- [Data section]
◆ ◆ ◆
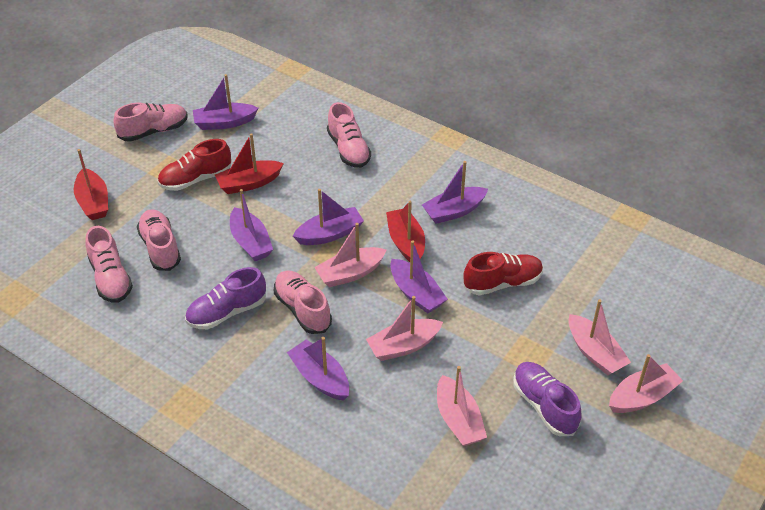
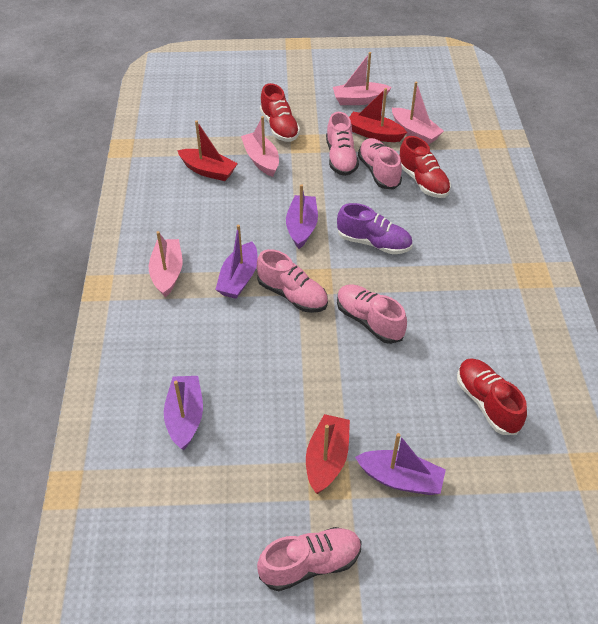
pink boat: 5 -> 4
purple boat: 6 -> 4
purple shoe: 2 -> 1
red shoe: 2 -> 3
◆ ◆ ◆
- [Problem to work on] Set out the material once more, exact in every line, with no images.

- [Final answer]
pink boat: 5 -> 4
purple boat: 6 -> 4
purple shoe: 2 -> 1
red shoe: 2 -> 3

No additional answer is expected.